* JOB: Rewrite the rows starting at the first one and ending at the line containing "46: (192, 536)", switching "top-left" to "upper-left" and leaving everything else the same. Leave out the picture lines.
•••••
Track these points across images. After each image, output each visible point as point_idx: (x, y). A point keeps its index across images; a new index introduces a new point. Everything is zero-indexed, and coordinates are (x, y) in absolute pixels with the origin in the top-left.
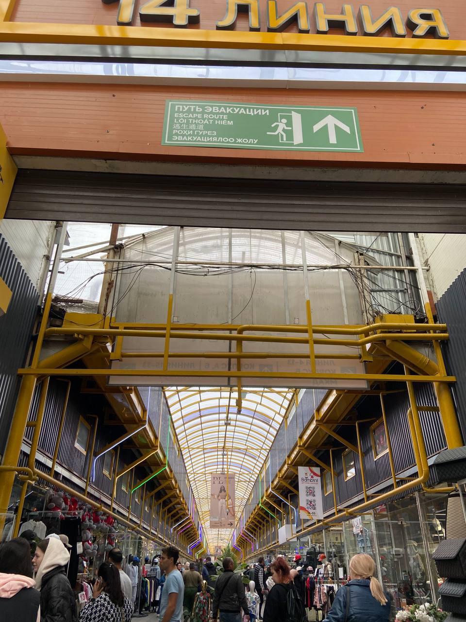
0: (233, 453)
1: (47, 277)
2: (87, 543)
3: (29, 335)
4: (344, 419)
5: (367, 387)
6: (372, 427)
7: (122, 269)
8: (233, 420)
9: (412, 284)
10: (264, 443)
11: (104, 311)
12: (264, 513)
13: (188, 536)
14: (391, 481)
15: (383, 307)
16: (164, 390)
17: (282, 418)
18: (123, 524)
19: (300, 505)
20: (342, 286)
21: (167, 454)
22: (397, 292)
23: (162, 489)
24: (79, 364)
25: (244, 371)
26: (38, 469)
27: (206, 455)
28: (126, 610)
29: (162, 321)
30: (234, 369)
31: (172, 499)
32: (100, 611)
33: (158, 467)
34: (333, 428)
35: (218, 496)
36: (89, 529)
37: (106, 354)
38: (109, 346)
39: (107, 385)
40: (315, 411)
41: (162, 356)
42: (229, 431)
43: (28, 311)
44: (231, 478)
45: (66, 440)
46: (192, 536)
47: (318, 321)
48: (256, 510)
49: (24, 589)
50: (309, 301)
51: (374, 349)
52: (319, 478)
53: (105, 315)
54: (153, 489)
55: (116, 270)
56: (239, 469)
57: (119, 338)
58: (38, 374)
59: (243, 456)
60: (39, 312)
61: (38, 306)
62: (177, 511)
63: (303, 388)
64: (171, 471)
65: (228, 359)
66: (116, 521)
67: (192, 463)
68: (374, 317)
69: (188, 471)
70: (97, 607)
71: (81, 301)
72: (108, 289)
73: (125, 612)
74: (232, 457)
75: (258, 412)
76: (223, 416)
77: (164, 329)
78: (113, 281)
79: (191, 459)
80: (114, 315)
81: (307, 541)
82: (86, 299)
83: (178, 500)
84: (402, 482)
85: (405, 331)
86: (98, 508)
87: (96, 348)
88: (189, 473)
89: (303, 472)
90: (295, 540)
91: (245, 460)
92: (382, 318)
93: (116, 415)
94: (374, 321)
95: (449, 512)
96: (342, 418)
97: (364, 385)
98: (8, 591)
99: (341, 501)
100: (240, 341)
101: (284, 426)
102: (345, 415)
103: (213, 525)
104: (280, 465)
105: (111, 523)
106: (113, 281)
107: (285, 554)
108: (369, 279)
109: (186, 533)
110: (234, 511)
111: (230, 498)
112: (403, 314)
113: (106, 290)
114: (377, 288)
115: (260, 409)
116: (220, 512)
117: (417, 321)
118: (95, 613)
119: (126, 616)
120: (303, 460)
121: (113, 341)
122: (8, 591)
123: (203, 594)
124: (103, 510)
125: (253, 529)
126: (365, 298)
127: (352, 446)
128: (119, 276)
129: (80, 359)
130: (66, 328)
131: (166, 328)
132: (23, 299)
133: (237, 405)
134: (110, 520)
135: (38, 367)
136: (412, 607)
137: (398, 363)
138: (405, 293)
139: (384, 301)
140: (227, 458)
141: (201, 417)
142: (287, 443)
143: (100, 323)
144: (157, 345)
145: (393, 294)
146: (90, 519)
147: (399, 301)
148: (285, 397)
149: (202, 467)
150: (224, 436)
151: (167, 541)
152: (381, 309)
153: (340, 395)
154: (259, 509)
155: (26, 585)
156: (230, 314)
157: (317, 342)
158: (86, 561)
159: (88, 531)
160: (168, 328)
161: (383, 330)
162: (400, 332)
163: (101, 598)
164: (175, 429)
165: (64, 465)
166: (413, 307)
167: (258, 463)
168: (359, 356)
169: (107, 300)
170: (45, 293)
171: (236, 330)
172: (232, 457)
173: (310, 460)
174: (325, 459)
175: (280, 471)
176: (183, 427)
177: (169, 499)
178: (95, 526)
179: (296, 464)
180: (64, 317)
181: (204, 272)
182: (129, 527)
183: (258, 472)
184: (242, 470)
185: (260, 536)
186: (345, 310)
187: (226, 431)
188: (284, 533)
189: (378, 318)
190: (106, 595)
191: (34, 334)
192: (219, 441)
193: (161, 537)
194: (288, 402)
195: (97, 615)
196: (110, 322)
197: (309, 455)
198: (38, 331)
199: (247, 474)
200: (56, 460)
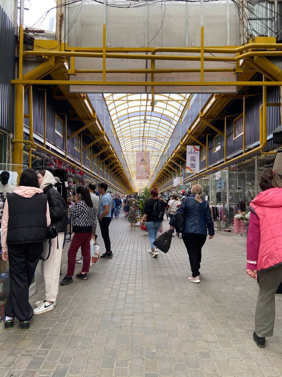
0: (149, 140)
1: (17, 12)
2: (70, 183)
3: (13, 57)
4: (218, 116)
5: (236, 91)
6: (235, 120)
7: (69, 4)
8: (149, 120)
9: (279, 13)
10: (168, 131)
11: (60, 38)
12: (166, 172)
13: (124, 183)
14: (242, 151)
15: (256, 32)
16: (105, 100)
17: (179, 118)
18: (89, 175)
19: (187, 166)
20: (228, 15)
21: (110, 140)
22: (267, 20)
23: (109, 159)
24: (48, 77)
25: (156, 82)
26: (36, 142)
27: (133, 141)
28: (94, 209)
29: (98, 45)
30: (149, 81)
31: (115, 165)
32: (81, 209)
33: (110, 154)
34: (210, 122)
35: (140, 163)
36: (70, 177)
37: (65, 70)
38: (66, 64)
39: (68, 92)
40: (200, 111)
41: (102, 72)
42: (146, 127)
43: (9, 38)
44: (148, 154)
45: (50, 129)
46: (127, 184)
47: (209, 44)
48: (162, 171)
49: (37, 194)
50: (203, 27)
51: (245, 64)
52: (199, 152)
53: (60, 41)
54: (104, 159)
55: (64, 5)
56: (152, 149)
57: (72, 58)
58: (25, 84)
59: (154, 142)
60: (17, 42)
61: (15, 35)
62: (118, 171)
63: (196, 93)
64: (113, 149)
65: (145, 60)
66: (85, 174)
67: (125, 146)
68: (248, 39)
69: (123, 150)
70: (79, 207)
71: (42, 32)
72: (60, 21)
73: (93, 209)
74: (148, 142)
75: (164, 115)
76: (142, 118)
77: (102, 51)
78: (63, 14)
79: (124, 143)
80: (66, 42)
81: (189, 185)
82: (47, 30)
83: (118, 165)
84: (250, 149)
85: (268, 49)
86: (74, 166)
87: (57, 66)
88: (124, 151)
89: (189, 148)
90: (182, 184)
91: (155, 144)
92: (253, 40)
93: (77, 115)
94: (248, 43)
95: (274, 168)
96: (217, 115)
97: (234, 90)
98: (28, 195)
99: (210, 164)
100: (153, 59)
101: (180, 123)
102: (219, 113)
103: (138, 178)
104: (175, 147)
105: (82, 175)
106: (63, 14)
107: (176, 191)
108: (248, 9)
109: (123, 182)
110: (149, 171)
111: (147, 164)
112: (269, 36)
113: (59, 22)
114: (253, 17)
115: (165, 112)
116: (141, 172)
117: (277, 42)
118: (78, 209)
119: (94, 212)
120: (190, 142)
121: (68, 61)
122: (28, 195)
123: (133, 207)
124: (77, 168)
125: (160, 180)
126: (243, 24)
127: (221, 132)
128: (67, 9)
129: (49, 74)
130: (36, 51)
131: (102, 51)
132: (4, 30)
133: (151, 106)
134: (81, 173)
135: (23, 79)
136: (244, 213)
137: (260, 73)
138: (272, 21)
139: (257, 27)
140: (145, 143)
141: (129, 118)
142: (181, 133)
143: (58, 47)
144: (96, 64)
145: (264, 21)
146: (70, 172)
147: (267, 26)
148: (181, 104)
149: (131, 148)
150: (143, 130)
151: (113, 185)
152: (254, 33)
153: (218, 99)
154: (163, 170)
155: (38, 192)
156: (146, 39)
157: (206, 59)
158: (71, 192)
159: (70, 178)
160: (104, 51)
161: (253, 49)
162: (265, 50)
163: (80, 203)
164: (113, 126)
165: (51, 142)
166: (277, 32)
167: (163, 146)
168: (234, 69)
169: (60, 30)
170: (19, 26)
171: (150, 51)
172: (148, 142)
173: (195, 142)
174: (203, 141)
175: (176, 149)
176: (118, 124)
177: (113, 164)
178: (74, 175)
179: (185, 145)
180: (33, 43)
181: (126, 5)
182: (92, 177)
183: (163, 151)
184: (154, 150)
185: (163, 184)
186: (228, 34)
187: (144, 130)
188: (177, 181)
189: (251, 40)
190: (83, 202)
191: (16, 56)
192: (140, 133)
193: (110, 183)
194: (181, 113)
195: (79, 210)
196: (65, 47)
197: (194, 139)
198: (18, 54)
199: (156, 152)
200: (46, 139)
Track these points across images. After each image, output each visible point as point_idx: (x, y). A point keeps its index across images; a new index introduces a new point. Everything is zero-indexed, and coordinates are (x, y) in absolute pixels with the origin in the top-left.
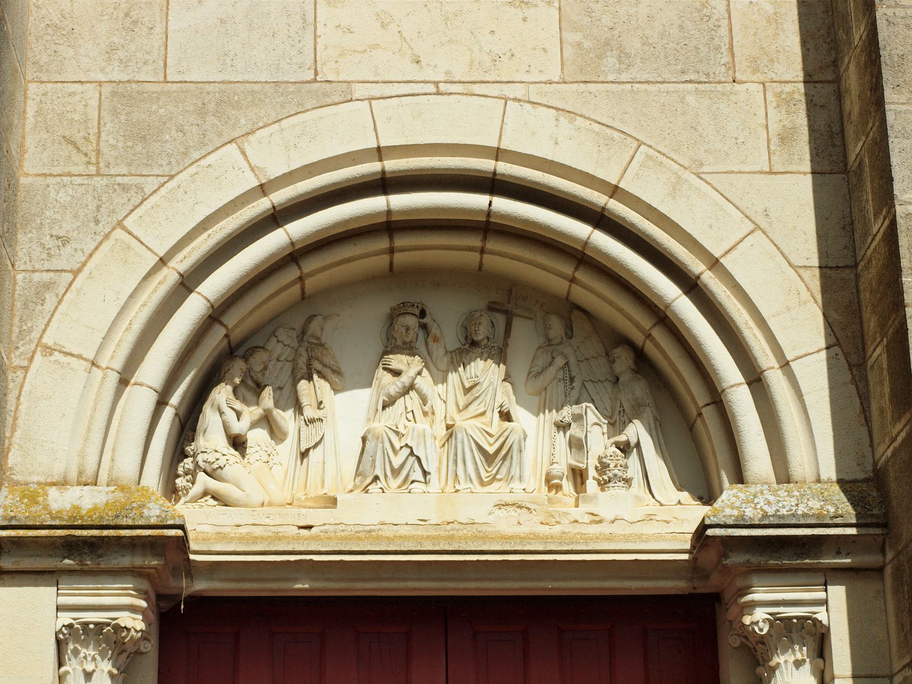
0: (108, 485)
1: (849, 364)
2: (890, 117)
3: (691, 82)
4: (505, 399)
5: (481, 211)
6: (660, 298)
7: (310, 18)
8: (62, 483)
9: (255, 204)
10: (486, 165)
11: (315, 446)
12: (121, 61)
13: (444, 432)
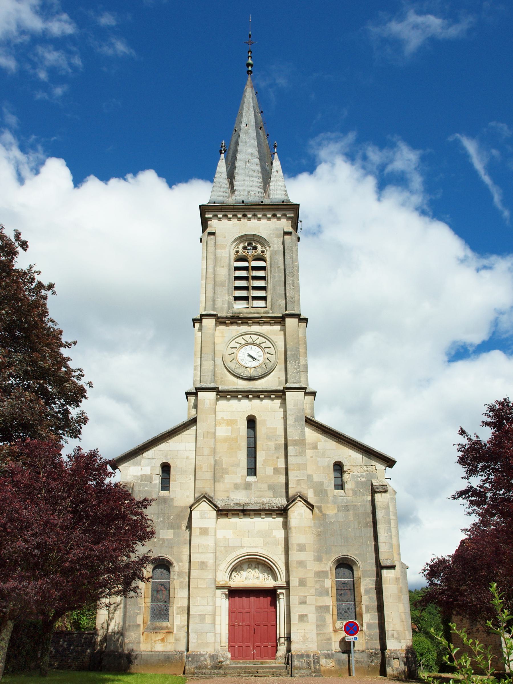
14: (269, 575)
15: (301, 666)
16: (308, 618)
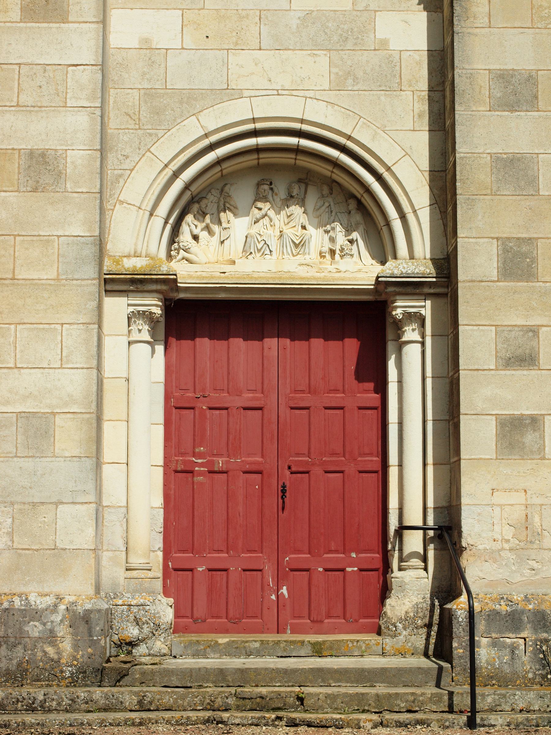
0: (146, 257)
1: (440, 211)
2: (457, 117)
3: (383, 90)
4: (304, 220)
5: (295, 145)
6: (367, 182)
7: (226, 61)
8: (128, 256)
9: (203, 142)
10: (297, 126)
11: (226, 239)
12: (148, 79)
13: (279, 234)
14: (355, 235)
15: (507, 669)
16: (542, 437)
•••••
* RESULT FOR THIS EXERCISE:
Track these points across images. After each image, output each visible point as point_idx: (x, y). A point keeps its index across images; a new index introduces a new point. Everything is zero-indexed, and coordinates are (x, y) in absolute pixels with the origin in the upper-left.
0: (233, 453)
1: (47, 277)
2: (87, 543)
3: (29, 335)
4: (344, 419)
5: (367, 387)
6: (372, 427)
7: (122, 269)
8: (233, 420)
9: (412, 284)
10: (264, 443)
11: (104, 311)
12: (264, 513)
13: (188, 536)
14: (391, 481)
15: (383, 307)
16: (164, 390)
17: (282, 418)
18: (123, 524)
19: (300, 505)
20: (342, 286)
21: (167, 454)
22: (397, 292)
23: (162, 489)
24: (79, 364)
25: (244, 371)
26: (38, 469)
27: (206, 455)
28: (126, 610)
29: (162, 321)
30: (234, 369)
31: (172, 499)
32: (100, 611)
33: (158, 467)
34: (333, 428)
35: (218, 496)
36: (89, 529)
37: (106, 354)
38: (109, 346)
39: (107, 385)
40: (315, 411)
41: (162, 356)
42: (229, 431)
43: (28, 311)
44: (231, 478)
45: (66, 440)
46: (192, 536)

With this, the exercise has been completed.